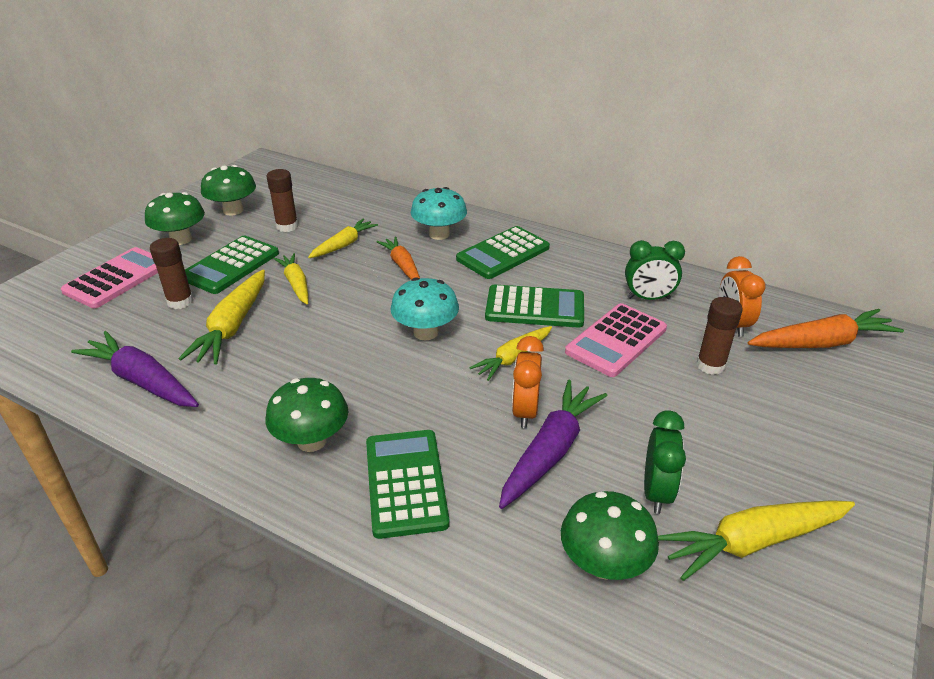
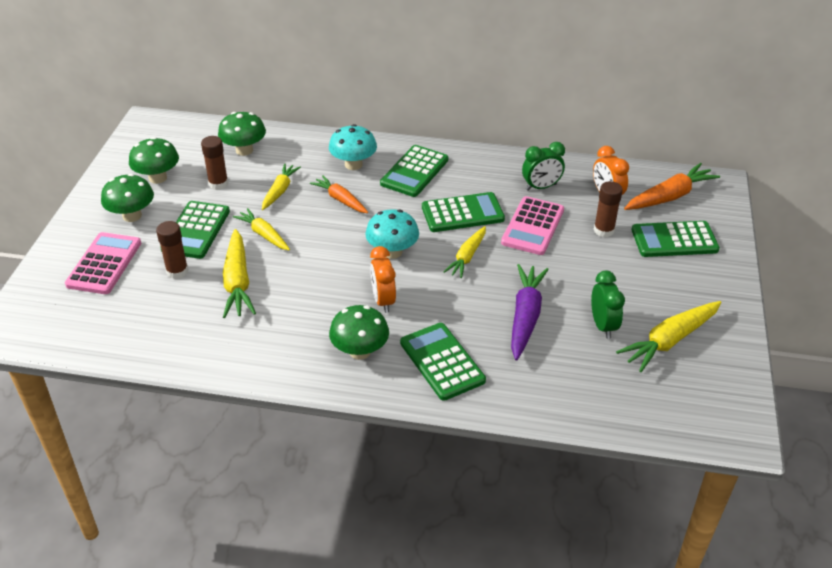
camera: 20 degrees left, 5 degrees up
(142, 381) = (199, 341): purple carrot -> none
(525, 411) = (495, 294): orange clock -> orange clock (383, 300)
(604, 564) = (590, 377): green mushroom -> green mushroom (244, 150)
(809, 399) = (674, 240): none -> green calculator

# [Instructions for the task]
Output the entries above exactly as given, but strip out the pictures.

# [Answer below]
camera: 20 degrees left, 5 degrees up
(142, 381) = (199, 341): purple carrot -> none
(525, 411) = (495, 294): orange clock -> orange clock (383, 300)
(604, 564) = (590, 377): green mushroom -> green mushroom (244, 150)
(809, 399) = (674, 240): none -> green calculator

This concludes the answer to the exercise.